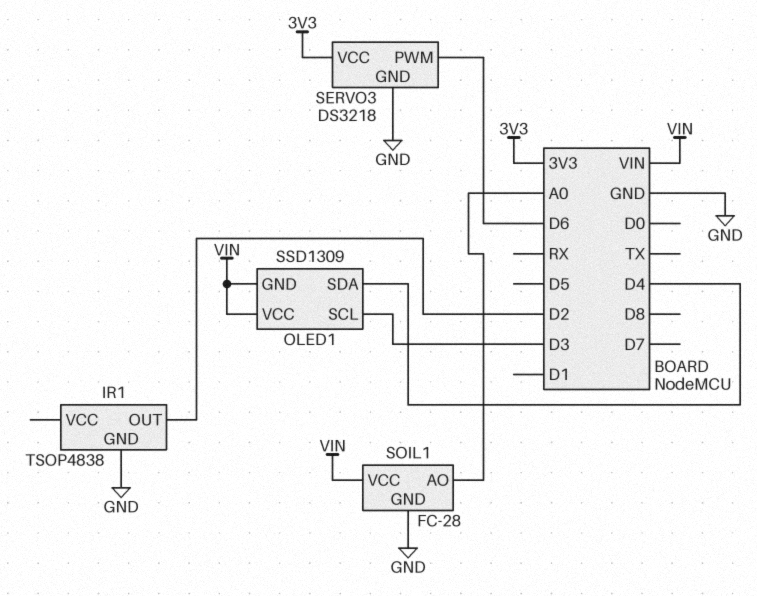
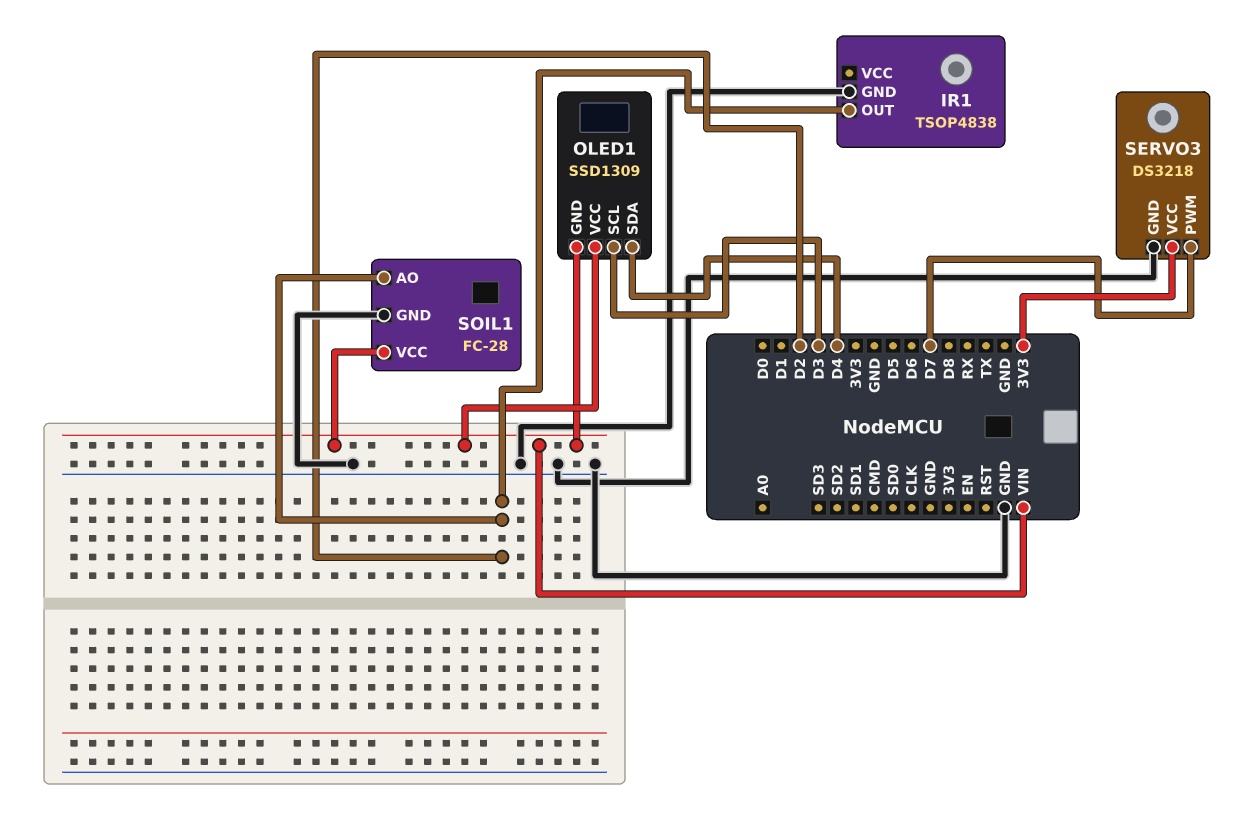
SERVO3 pin PWM: D6 -> D7
SOIL1 pin AO: A0 -> D2

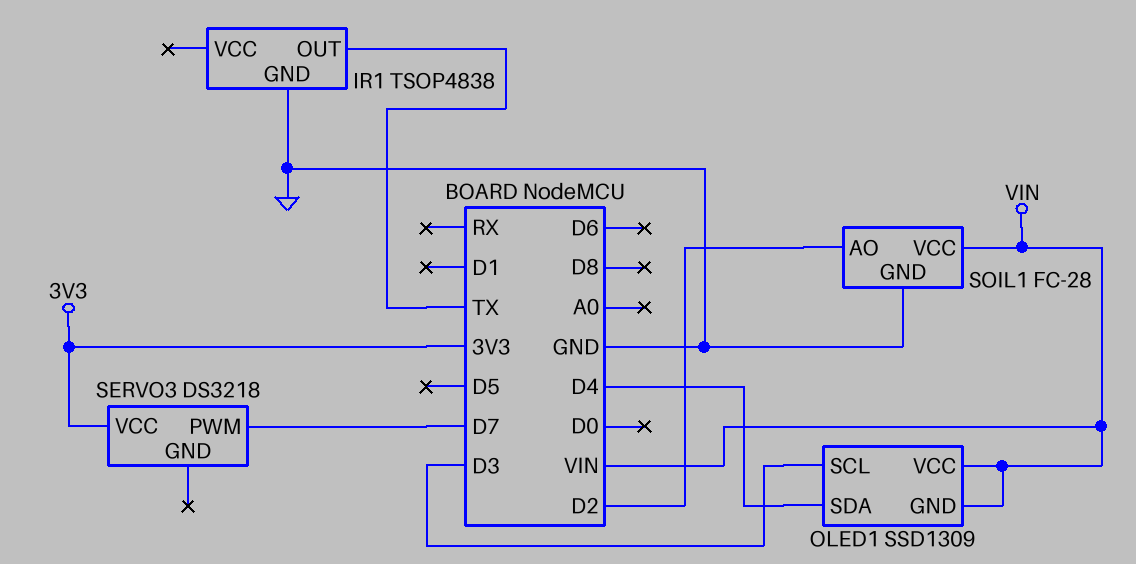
IR1 pin OUT: D2 -> TX
SERVO3 pin GND: GND -> none

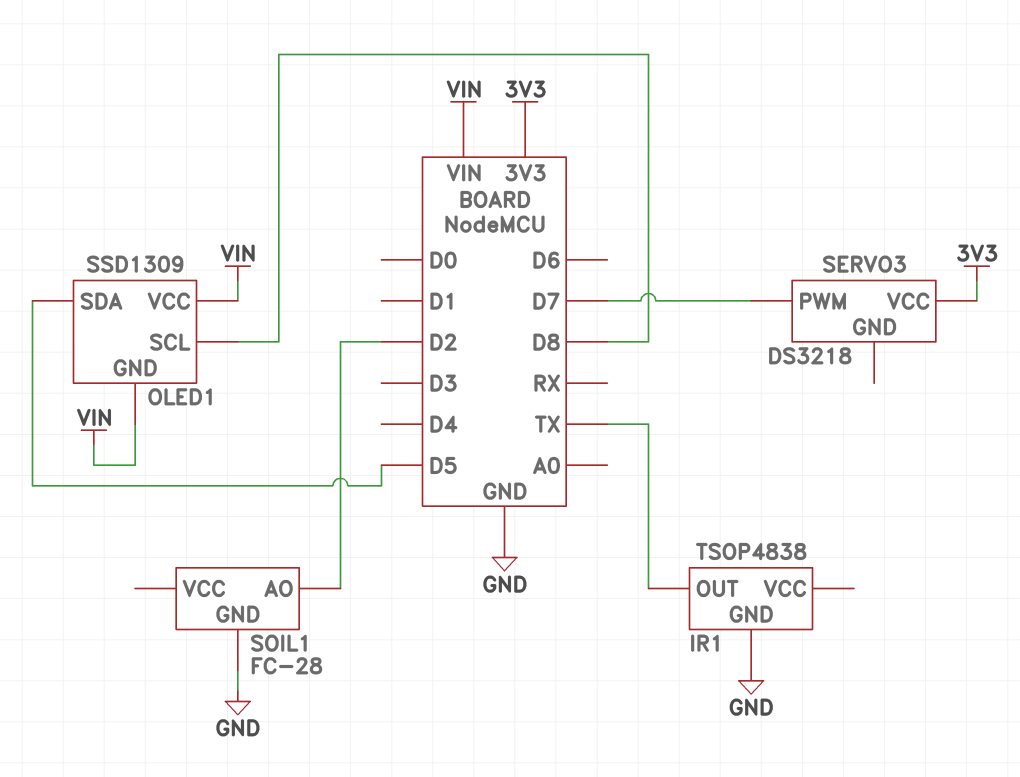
OLED1 pin SCL: D3 -> D8
OLED1 pin SDA: D4 -> D5
SOIL1 pin VCC: VIN -> none

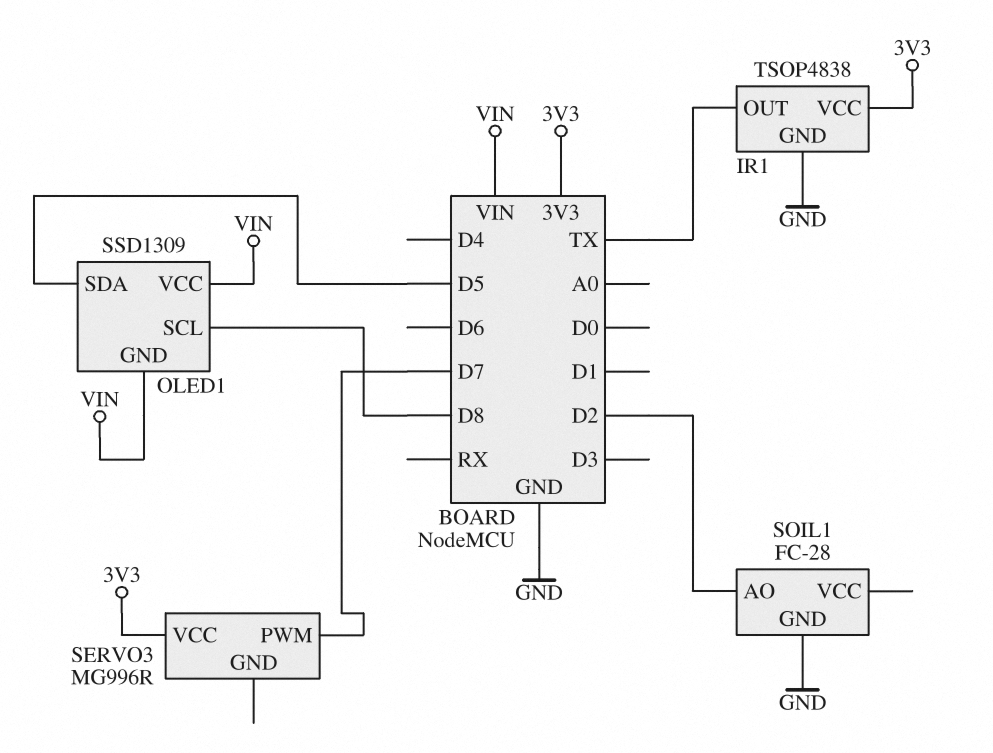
IR1 pin VCC: none -> 3V3
SERVO3: DS3218 -> MG996R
^^^^^^^^
TASK DETAILS:
If a line of the data above contains "none", copy it out.

ANSWER SPACE:
SERVO3 pin GND: GND -> none
SOIL1 pin VCC: VIN -> none
IR1 pin VCC: none -> 3V3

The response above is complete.